* _WHAT IS NEEDED_
Write the data below out exactly as it stands. Do not include the pictures.

* _EXTRACTED RECORDS_
* * * * *
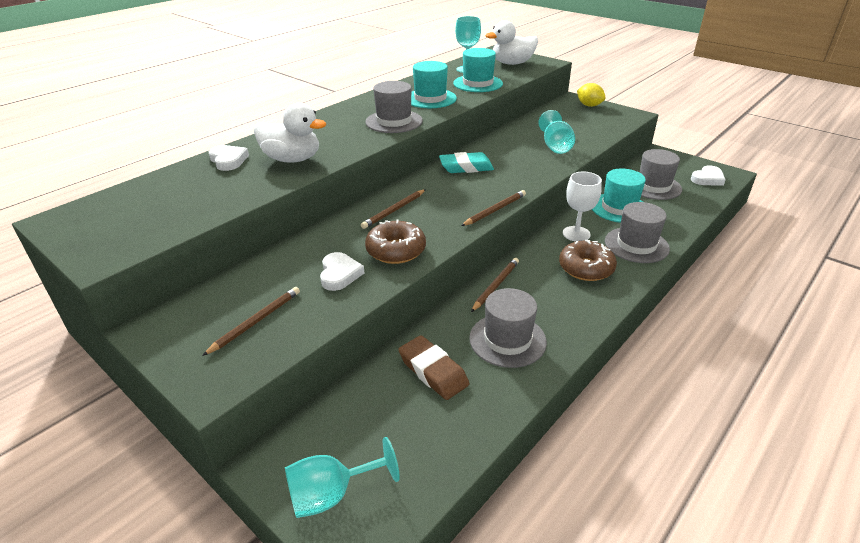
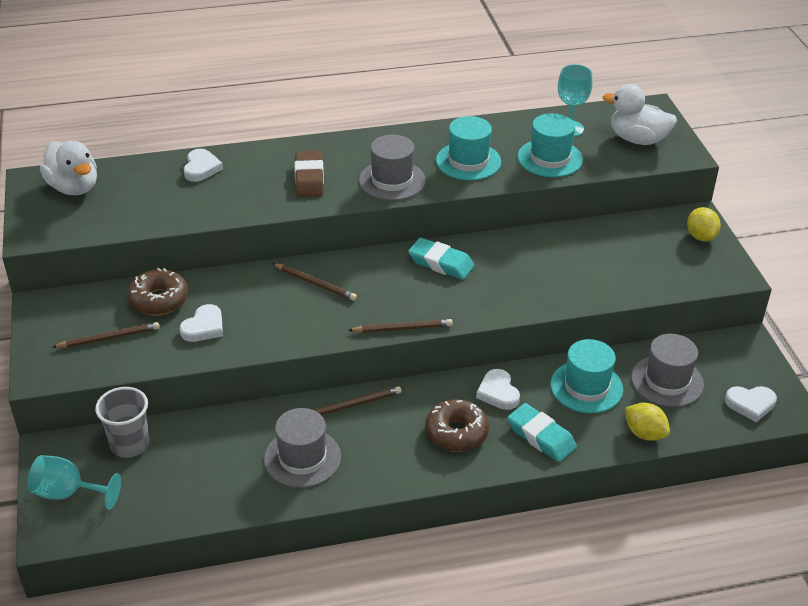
camera: 35 degrees right, 5 degrees up
(292, 159) = (251, 191): white duck -> white duck (74, 187)
(347, 412) = (130, 444): none -> grey cup
(394, 210) = (315, 283): brown pencil -> brown pencil turned 135 degrees counterclockwise
(396, 250) = (270, 327): brown donut -> brown donut (159, 300)
(433, 371) = (218, 450): brown eraser -> brown eraser (309, 178)
(555, 146) = (571, 279): turquoise goblet -> none
(576, 234) = (498, 392): white goblet -> white heart
(636, 245) = (541, 436): grey hat -> turquoise eraser
(684, 216) = (644, 433): none -> yellow lemon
* * * * *
* _EXERCISE ANSWER_
camera: 35 degrees right, 5 degrees up
(292, 159) = (251, 191): white duck -> white duck (74, 187)
(347, 412) = (130, 444): none -> grey cup
(394, 210) = (315, 283): brown pencil -> brown pencil turned 135 degrees counterclockwise
(396, 250) = (270, 327): brown donut -> brown donut (159, 300)
(433, 371) = (218, 450): brown eraser -> brown eraser (309, 178)
(555, 146) = (571, 279): turquoise goblet -> none
(576, 234) = (498, 392): white goblet -> white heart
(636, 245) = (541, 436): grey hat -> turquoise eraser
(684, 216) = (644, 433): none -> yellow lemon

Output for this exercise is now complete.